== SOURCE DATA
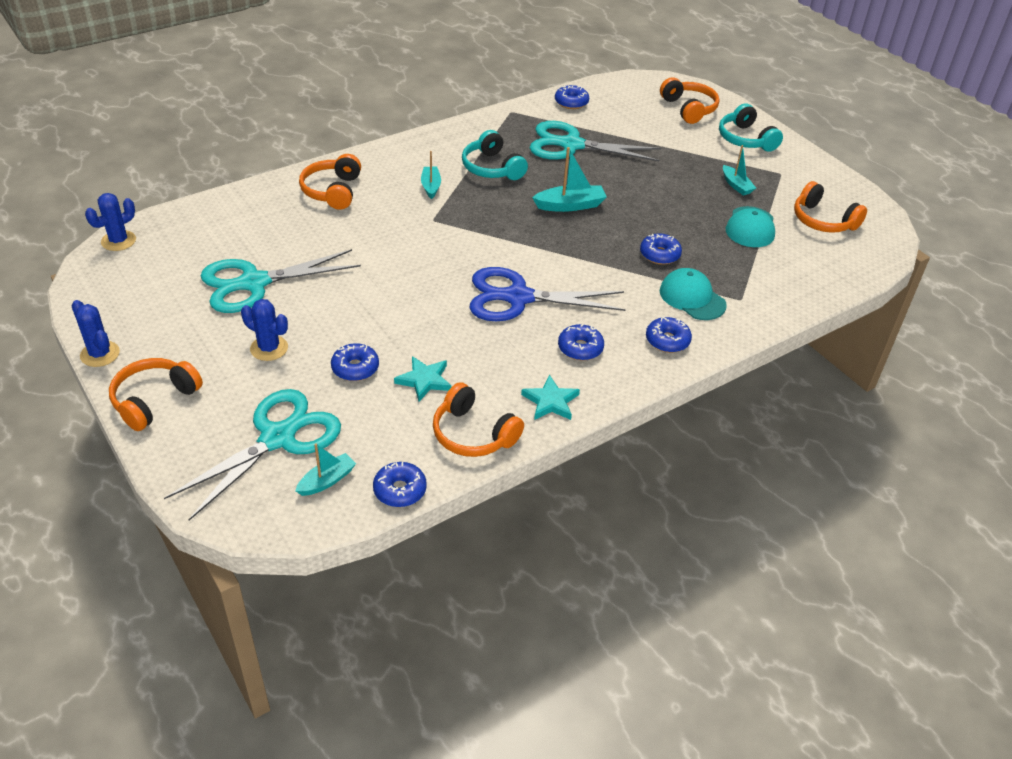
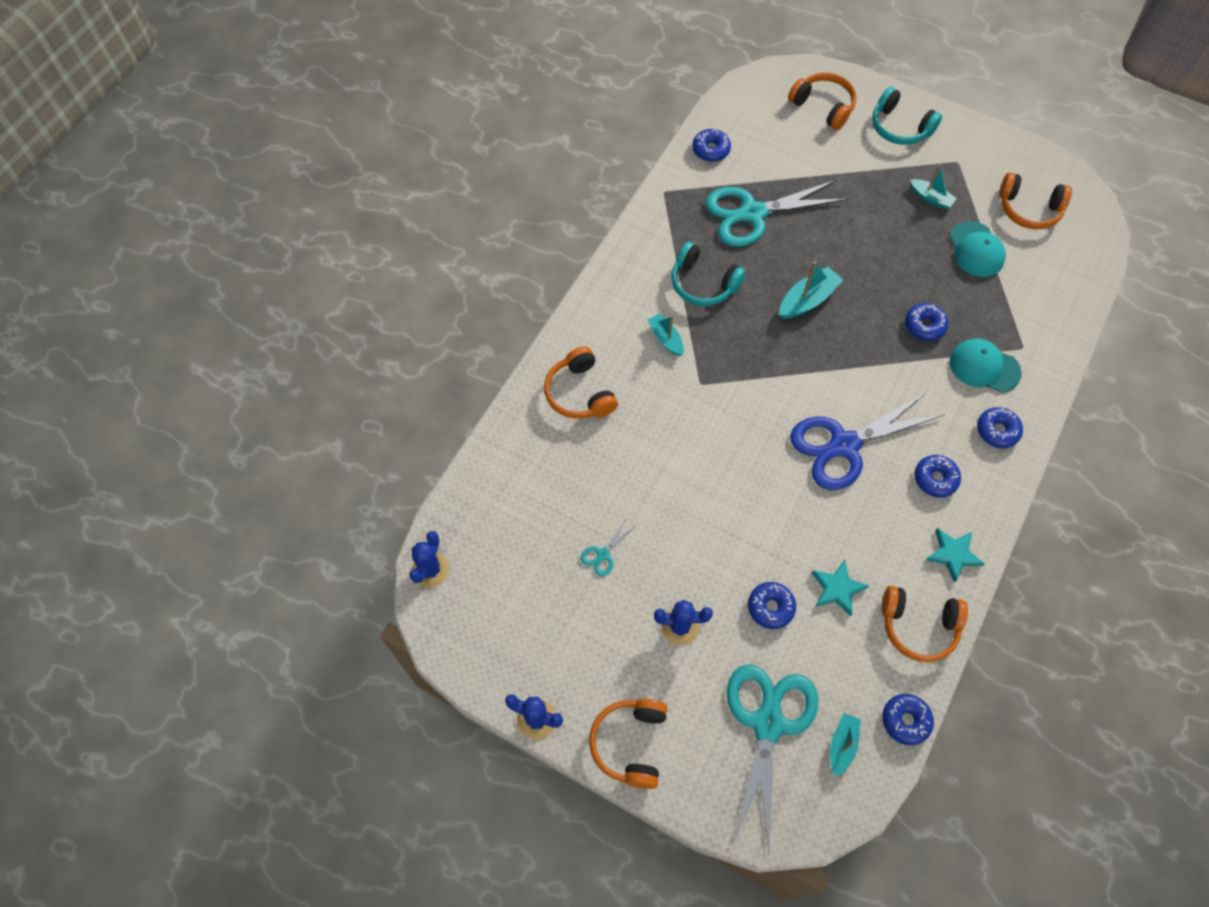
camera: 25 degrees left, 20 degrees up
(254, 283) = (603, 554): turquoise scissors -> turquoise scissors, size x0.40

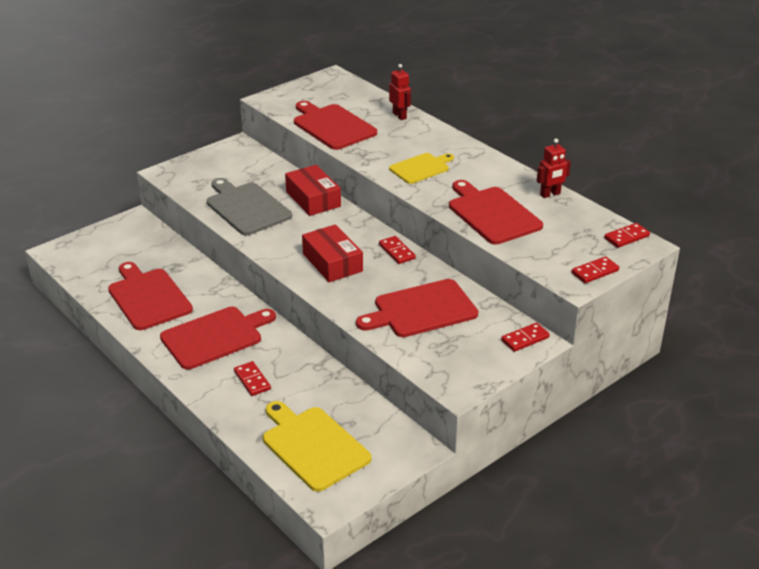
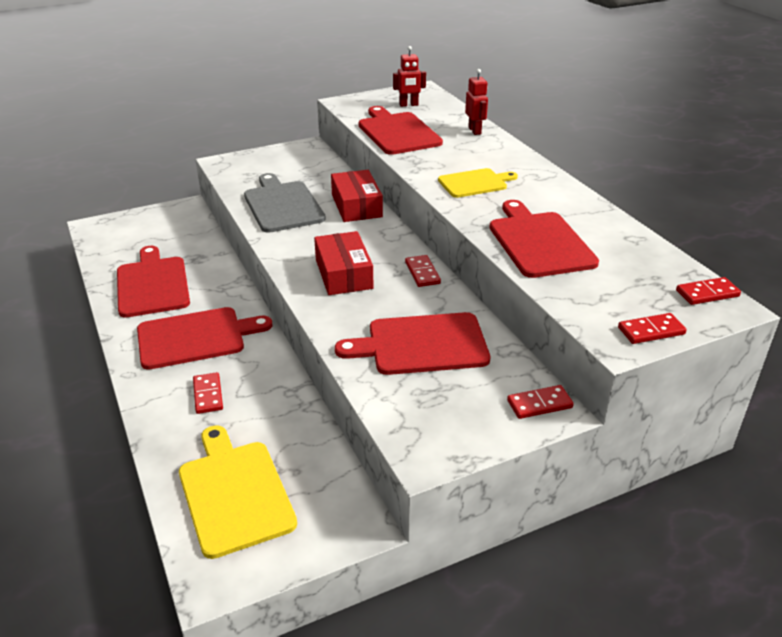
camera: 15 degrees right, 0 degrees up
(550, 194) = (620, 230): red robot -> red robot (408, 105)

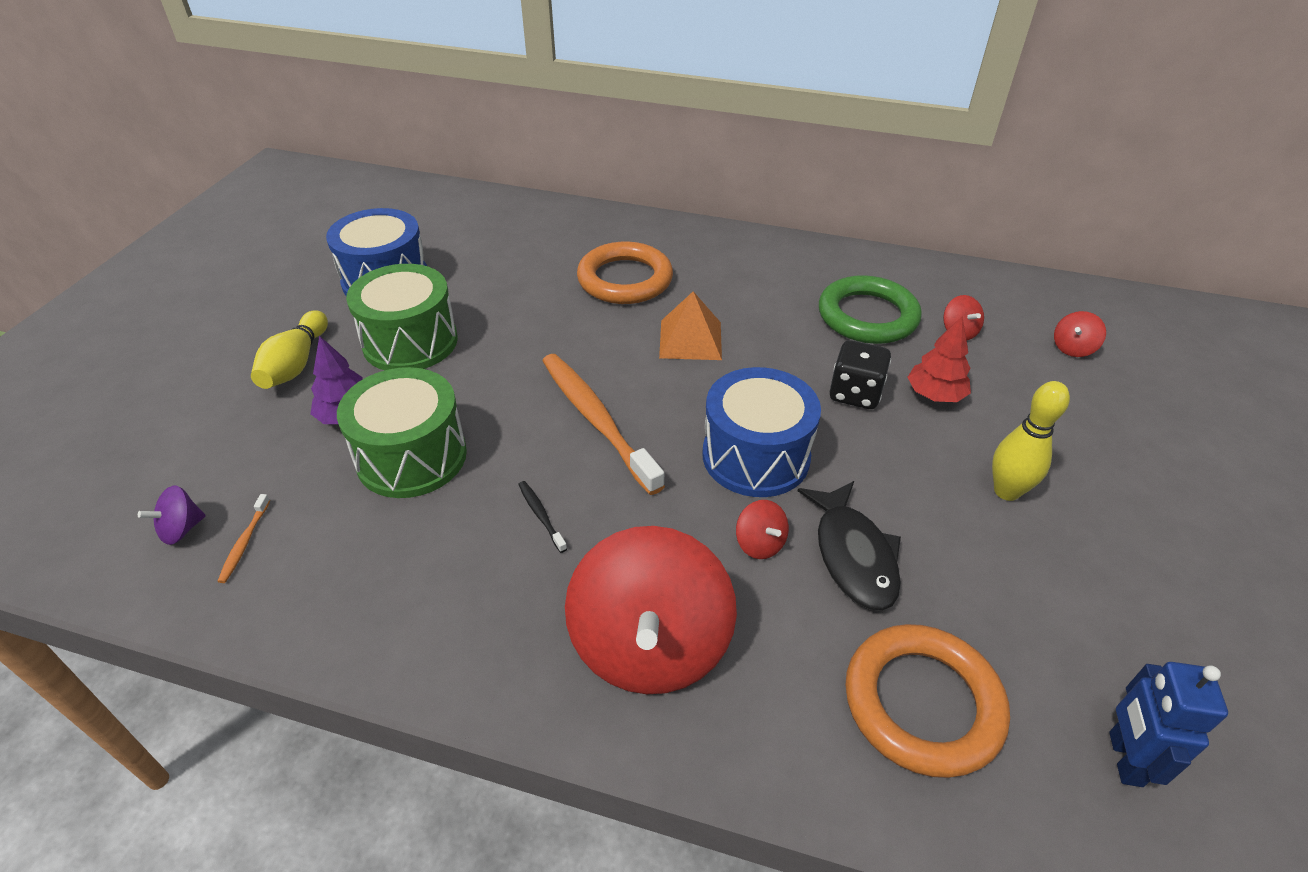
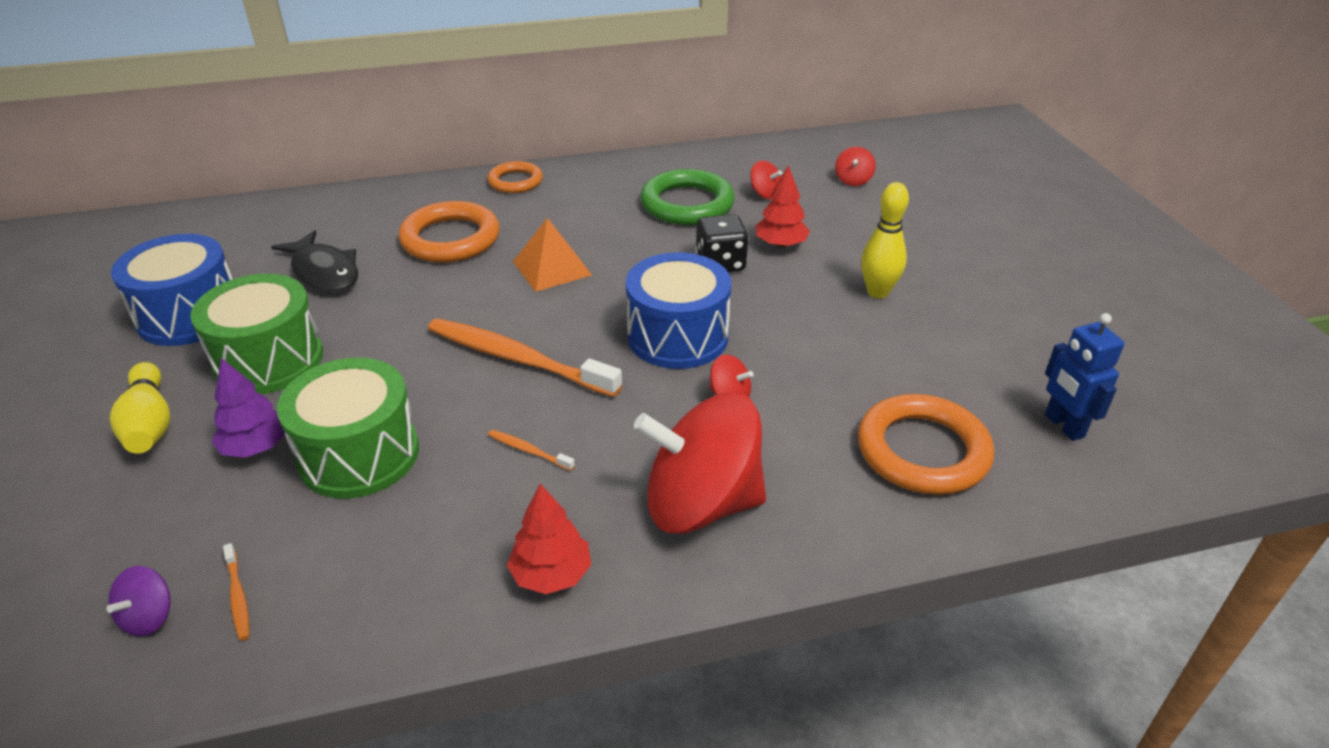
camera: 30 degrees left, 5 degrees down
(472, 648) = (551, 574): none -> red tree
(541, 515) = (528, 450): black toothbrush -> orange toothbrush
(650, 645) = (701, 503): red spinning top -> red spinning top turned 120 degrees clockwise
(720, 240) = (515, 181): none -> orange ring
(853, 555) = (805, 376): black fish -> black fish (324, 272)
====
### TRY IT
All lines from the one that has "(720, 240) = (515, 181): none -> orange ring" through the end of the material above should be returned exactly; omit the rest.

### REPLY
(720, 240) = (515, 181): none -> orange ring
(853, 555) = (805, 376): black fish -> black fish (324, 272)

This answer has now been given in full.